**Problem**:
Lines with the string "purple" in the data below: report how many there are, and write nothing but the number.

**Extracted entries**:
━━━━━━━━━━

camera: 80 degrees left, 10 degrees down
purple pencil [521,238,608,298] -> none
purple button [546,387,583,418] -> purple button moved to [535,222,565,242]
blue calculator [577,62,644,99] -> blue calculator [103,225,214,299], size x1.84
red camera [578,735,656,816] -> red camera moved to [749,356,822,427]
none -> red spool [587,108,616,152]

━━━━━━━━━━

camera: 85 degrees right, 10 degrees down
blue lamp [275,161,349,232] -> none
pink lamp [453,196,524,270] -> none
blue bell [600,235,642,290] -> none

━━━━━━━━━━

**Exercise answer**:
2